**WHAT YOU ARE ASKED TO DO:** Could you show all lines in the entries below that contain the string "notebook"?

Dataset records:
::::
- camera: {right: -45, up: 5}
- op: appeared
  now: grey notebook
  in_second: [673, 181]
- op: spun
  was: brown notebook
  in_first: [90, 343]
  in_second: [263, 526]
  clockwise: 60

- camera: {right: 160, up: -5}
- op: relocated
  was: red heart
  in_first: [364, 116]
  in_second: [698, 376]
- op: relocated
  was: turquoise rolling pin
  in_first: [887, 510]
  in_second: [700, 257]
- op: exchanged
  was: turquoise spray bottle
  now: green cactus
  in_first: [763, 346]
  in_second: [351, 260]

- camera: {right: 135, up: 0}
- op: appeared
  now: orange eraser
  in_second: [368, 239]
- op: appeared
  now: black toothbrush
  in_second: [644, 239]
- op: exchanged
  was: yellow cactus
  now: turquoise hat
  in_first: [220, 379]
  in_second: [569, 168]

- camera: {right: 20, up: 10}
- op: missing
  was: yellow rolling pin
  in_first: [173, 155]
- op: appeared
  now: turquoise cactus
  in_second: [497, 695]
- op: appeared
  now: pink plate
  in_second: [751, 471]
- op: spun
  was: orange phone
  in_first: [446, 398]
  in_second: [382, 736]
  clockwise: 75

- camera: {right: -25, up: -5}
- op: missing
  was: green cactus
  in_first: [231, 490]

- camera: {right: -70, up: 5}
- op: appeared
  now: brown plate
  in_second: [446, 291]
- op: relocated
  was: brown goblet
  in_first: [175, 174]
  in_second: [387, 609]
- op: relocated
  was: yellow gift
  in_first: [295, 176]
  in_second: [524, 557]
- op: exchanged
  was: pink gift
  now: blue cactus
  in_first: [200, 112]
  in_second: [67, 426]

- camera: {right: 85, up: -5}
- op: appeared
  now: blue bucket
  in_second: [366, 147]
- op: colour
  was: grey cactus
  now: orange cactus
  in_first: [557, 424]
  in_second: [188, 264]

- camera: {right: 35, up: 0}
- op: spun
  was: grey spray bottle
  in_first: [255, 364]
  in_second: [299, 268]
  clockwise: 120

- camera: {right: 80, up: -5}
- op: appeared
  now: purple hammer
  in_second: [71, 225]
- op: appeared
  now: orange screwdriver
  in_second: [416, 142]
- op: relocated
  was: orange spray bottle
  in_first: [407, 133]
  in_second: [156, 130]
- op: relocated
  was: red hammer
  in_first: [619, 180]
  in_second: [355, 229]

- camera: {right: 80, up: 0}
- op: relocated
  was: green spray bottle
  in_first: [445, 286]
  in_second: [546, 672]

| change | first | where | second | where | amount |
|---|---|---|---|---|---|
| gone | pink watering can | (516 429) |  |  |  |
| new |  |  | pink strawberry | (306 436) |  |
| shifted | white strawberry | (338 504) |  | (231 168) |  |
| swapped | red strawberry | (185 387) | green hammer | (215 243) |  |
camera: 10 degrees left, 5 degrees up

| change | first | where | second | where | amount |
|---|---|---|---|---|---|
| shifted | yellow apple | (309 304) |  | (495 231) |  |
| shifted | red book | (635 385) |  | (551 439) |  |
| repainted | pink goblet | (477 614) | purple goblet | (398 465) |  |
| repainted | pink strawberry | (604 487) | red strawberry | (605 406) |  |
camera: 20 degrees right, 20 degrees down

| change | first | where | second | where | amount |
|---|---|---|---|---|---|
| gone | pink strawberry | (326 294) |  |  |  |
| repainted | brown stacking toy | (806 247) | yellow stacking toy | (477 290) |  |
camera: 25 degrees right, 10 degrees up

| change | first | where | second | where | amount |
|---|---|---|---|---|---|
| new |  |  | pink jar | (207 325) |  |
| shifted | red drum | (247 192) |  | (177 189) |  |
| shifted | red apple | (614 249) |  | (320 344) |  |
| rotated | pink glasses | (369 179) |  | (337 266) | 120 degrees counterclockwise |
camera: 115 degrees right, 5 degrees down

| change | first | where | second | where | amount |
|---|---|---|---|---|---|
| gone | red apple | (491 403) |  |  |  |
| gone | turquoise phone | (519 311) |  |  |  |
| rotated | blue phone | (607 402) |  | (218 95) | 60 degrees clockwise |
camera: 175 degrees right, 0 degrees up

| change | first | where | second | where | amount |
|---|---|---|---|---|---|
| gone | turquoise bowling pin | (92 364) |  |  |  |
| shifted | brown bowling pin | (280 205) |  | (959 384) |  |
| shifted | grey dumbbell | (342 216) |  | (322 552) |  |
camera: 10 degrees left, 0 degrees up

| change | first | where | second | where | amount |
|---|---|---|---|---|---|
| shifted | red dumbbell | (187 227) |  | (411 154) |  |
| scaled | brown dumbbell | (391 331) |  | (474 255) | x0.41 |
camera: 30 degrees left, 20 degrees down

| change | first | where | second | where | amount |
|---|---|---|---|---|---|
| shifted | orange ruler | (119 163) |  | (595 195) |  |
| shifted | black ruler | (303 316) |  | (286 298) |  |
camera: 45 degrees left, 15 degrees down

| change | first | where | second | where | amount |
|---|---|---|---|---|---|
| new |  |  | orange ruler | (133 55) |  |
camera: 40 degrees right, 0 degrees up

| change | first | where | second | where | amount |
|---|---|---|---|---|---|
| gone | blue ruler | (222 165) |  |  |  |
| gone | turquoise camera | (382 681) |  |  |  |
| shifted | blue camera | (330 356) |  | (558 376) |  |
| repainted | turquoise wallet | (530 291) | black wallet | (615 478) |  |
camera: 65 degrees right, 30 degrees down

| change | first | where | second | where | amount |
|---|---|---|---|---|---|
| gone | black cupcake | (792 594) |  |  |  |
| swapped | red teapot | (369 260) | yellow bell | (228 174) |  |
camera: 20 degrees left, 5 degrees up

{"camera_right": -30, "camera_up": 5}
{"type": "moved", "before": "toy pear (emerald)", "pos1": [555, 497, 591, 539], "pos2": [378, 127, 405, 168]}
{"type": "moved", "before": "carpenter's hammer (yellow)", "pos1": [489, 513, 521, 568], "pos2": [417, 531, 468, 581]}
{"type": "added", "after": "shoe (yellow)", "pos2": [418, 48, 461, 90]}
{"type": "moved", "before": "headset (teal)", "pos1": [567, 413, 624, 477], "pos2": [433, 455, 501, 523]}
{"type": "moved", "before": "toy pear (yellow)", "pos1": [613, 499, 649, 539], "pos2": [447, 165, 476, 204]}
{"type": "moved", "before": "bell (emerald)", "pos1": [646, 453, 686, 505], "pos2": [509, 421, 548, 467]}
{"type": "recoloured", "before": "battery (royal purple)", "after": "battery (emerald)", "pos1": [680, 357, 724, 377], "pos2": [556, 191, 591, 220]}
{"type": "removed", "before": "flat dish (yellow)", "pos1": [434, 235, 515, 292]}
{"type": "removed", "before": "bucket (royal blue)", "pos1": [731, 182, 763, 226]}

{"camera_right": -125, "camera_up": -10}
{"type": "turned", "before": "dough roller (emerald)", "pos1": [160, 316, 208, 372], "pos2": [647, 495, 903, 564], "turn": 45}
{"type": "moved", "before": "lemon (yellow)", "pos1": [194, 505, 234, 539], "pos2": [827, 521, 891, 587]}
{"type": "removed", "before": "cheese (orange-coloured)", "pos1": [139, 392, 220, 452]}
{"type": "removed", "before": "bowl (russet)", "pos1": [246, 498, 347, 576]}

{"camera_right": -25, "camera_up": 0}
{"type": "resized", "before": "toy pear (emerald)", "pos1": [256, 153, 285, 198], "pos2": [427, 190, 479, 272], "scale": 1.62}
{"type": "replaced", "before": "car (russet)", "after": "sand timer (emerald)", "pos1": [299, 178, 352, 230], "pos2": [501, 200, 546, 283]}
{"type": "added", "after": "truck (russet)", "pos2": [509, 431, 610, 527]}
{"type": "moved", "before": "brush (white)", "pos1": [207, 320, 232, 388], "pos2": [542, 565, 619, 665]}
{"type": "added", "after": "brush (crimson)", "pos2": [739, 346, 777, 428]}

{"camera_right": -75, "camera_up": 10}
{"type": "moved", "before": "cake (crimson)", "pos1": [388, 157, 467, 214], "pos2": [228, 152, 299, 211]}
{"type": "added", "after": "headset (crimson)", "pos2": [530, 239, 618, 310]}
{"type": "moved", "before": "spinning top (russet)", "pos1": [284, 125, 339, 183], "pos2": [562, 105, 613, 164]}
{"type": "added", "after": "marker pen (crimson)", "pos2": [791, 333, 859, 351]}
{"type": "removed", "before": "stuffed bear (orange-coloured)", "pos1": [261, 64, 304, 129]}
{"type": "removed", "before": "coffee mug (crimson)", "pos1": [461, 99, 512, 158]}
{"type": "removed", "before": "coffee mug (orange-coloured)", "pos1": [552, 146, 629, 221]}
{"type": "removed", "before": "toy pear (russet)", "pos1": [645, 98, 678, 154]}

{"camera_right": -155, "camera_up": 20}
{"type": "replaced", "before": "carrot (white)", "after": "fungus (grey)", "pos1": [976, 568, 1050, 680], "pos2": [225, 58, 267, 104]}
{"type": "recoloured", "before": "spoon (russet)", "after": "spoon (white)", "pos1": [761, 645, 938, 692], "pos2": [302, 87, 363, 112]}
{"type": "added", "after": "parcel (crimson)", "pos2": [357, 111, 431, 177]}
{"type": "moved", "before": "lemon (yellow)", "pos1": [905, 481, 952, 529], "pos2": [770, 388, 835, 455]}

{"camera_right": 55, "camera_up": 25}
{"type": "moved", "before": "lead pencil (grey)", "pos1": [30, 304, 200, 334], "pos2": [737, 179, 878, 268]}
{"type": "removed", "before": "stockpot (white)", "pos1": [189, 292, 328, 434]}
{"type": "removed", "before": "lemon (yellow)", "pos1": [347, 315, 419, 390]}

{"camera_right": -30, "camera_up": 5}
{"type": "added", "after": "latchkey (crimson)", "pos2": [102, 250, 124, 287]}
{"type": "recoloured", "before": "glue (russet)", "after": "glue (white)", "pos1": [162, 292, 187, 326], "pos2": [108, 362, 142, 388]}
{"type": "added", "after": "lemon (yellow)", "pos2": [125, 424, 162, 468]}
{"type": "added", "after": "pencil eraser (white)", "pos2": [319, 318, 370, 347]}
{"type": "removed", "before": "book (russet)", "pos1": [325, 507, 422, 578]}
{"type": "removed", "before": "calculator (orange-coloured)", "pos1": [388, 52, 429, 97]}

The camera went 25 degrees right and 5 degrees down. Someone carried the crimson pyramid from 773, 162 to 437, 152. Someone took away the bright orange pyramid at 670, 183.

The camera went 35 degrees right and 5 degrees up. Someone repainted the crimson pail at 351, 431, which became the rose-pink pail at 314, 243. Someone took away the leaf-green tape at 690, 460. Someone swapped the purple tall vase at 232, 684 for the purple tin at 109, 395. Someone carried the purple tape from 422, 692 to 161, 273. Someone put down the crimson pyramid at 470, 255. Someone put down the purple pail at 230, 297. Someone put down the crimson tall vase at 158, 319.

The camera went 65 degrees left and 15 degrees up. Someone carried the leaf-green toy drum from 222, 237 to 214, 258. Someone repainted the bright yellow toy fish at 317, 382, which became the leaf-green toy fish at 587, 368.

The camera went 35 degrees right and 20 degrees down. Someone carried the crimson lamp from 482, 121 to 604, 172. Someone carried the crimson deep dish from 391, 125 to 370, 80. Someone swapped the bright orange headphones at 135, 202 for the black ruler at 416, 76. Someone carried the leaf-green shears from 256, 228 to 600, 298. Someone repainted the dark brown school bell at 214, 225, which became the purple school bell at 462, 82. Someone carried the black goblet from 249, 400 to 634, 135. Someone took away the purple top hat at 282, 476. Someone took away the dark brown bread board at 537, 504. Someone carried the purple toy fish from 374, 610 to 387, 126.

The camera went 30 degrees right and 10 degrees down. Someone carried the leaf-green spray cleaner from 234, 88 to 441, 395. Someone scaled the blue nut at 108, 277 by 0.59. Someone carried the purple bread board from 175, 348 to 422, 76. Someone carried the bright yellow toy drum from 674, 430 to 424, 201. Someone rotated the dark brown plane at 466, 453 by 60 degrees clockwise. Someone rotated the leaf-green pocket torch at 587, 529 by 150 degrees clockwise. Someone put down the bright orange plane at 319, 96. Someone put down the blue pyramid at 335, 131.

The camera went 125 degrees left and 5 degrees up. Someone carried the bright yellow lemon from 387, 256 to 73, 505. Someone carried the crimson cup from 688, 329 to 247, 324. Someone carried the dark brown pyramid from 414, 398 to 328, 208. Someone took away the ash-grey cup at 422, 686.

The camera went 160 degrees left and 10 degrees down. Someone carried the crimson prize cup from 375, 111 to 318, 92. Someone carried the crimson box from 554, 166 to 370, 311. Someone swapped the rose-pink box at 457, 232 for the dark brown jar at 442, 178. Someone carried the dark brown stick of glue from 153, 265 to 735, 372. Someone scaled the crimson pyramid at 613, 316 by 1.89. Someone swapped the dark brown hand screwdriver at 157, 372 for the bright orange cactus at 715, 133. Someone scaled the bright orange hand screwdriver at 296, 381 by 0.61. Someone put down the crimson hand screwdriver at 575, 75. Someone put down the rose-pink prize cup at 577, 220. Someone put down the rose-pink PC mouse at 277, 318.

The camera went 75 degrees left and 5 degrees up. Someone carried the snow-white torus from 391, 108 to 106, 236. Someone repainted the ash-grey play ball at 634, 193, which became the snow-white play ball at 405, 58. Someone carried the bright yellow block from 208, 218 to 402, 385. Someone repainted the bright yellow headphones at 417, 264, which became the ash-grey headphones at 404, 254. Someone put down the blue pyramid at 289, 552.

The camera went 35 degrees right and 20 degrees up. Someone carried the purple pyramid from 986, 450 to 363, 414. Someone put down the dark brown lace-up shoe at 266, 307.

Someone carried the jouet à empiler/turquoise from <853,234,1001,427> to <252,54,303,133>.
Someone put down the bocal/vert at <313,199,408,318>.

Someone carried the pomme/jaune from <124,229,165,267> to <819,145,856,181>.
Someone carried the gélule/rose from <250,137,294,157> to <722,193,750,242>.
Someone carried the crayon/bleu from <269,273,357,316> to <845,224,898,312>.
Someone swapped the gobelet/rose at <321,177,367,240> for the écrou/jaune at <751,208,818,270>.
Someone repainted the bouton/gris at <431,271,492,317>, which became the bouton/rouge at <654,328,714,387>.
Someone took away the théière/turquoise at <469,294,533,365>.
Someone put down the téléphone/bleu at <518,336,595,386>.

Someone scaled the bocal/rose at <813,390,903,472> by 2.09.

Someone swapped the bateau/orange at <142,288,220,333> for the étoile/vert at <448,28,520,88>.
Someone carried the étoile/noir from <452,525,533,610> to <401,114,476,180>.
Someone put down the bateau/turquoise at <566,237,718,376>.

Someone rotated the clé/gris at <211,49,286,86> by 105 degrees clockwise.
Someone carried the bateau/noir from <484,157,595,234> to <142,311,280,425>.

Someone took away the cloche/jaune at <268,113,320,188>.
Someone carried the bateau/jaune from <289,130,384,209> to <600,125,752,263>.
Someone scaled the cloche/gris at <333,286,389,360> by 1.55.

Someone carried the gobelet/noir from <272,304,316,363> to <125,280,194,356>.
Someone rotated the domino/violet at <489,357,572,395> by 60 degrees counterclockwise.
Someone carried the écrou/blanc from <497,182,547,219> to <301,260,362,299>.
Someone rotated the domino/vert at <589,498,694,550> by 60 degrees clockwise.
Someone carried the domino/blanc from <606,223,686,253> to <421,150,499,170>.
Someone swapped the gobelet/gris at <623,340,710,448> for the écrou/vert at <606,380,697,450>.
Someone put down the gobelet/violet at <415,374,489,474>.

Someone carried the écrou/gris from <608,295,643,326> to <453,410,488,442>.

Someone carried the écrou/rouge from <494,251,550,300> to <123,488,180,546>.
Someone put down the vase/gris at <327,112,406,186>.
::::
**SOLVED PROBLEM:**
  now: grey notebook
  was: brown notebook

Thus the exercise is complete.